What needs to be done
Once you reach the line holding "none -> brown 1x2 brick [98,338,123,389]", write out that line and every later one exactly, ending with the last line of the data; write nothing else.

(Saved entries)
Segment Open

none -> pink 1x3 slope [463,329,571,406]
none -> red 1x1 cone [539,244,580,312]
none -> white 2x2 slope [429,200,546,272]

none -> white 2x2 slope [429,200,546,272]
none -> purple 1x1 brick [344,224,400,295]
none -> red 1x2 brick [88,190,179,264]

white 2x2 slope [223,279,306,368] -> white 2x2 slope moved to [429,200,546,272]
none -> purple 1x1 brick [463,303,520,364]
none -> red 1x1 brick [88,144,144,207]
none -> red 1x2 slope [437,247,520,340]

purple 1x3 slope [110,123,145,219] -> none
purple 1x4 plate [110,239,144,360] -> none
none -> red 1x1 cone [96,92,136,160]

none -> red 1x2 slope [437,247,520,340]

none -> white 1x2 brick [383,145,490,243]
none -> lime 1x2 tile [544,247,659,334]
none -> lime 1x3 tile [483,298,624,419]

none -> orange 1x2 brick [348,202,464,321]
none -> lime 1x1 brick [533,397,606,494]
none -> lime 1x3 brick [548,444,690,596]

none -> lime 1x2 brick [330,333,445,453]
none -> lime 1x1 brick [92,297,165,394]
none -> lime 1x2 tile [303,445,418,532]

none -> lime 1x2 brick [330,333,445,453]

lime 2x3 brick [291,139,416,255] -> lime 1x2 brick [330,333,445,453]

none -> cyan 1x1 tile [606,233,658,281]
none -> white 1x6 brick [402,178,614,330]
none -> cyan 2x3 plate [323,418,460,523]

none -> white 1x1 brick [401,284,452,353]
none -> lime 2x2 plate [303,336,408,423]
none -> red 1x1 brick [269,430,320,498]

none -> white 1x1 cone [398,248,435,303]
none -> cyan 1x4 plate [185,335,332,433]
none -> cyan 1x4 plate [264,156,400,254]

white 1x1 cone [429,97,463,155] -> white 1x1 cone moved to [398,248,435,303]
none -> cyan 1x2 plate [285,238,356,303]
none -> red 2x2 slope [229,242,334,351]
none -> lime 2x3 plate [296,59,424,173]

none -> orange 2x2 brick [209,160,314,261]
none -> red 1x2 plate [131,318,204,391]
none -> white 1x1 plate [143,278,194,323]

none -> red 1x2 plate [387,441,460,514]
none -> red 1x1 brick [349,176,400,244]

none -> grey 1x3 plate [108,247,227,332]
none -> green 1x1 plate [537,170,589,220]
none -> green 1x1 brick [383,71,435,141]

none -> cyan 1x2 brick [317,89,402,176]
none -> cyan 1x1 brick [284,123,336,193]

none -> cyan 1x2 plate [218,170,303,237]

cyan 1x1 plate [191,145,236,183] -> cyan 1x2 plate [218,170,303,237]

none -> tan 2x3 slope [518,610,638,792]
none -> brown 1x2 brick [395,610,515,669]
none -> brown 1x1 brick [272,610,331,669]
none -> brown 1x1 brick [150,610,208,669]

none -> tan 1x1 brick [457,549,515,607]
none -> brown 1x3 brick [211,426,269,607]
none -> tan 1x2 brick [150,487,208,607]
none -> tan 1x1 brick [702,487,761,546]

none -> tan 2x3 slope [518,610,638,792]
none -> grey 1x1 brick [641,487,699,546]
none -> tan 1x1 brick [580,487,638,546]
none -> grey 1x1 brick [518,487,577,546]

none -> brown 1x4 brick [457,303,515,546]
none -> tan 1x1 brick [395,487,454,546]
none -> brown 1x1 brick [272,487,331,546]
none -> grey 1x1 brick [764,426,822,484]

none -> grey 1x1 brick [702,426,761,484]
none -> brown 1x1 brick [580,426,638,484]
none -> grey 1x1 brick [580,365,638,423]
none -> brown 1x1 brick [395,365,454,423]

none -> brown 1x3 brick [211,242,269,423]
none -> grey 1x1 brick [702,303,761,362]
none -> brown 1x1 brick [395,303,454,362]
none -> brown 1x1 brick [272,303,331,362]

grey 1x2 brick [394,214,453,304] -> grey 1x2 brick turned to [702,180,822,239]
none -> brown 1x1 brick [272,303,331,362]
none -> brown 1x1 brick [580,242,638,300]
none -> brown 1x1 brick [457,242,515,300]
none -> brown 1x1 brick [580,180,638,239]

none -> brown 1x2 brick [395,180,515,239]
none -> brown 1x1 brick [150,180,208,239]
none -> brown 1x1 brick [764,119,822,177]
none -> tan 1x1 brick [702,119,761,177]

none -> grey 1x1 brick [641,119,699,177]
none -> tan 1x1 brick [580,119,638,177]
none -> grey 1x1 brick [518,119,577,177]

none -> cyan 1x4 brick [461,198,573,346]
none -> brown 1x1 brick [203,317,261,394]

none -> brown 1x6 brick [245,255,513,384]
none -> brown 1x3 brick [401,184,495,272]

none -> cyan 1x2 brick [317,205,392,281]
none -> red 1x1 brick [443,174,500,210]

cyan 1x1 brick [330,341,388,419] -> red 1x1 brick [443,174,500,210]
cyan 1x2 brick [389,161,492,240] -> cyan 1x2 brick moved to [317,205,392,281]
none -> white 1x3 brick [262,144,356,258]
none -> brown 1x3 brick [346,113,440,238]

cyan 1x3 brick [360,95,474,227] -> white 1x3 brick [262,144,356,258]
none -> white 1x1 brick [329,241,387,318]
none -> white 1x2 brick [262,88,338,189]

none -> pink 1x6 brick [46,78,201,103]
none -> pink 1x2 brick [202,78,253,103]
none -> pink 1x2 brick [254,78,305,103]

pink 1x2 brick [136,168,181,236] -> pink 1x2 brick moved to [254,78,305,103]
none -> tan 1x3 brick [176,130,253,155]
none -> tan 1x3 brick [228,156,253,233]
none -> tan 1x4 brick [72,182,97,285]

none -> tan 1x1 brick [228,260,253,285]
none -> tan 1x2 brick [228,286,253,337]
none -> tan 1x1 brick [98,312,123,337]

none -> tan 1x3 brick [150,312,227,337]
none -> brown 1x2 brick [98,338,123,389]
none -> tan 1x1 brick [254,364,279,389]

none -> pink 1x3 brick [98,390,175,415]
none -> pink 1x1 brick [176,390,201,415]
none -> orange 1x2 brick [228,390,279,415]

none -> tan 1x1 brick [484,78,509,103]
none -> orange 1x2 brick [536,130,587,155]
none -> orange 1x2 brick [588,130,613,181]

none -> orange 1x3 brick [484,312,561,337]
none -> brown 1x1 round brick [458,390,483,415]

Segment Closed

Completed exercise
none -> brown 1x2 brick [98,338,123,389]
none -> tan 1x1 brick [254,364,279,389]

none -> pink 1x3 brick [98,390,175,415]
none -> pink 1x1 brick [176,390,201,415]
none -> orange 1x2 brick [228,390,279,415]

none -> tan 1x1 brick [484,78,509,103]
none -> orange 1x2 brick [536,130,587,155]
none -> orange 1x2 brick [588,130,613,181]

none -> orange 1x3 brick [484,312,561,337]
none -> brown 1x1 round brick [458,390,483,415]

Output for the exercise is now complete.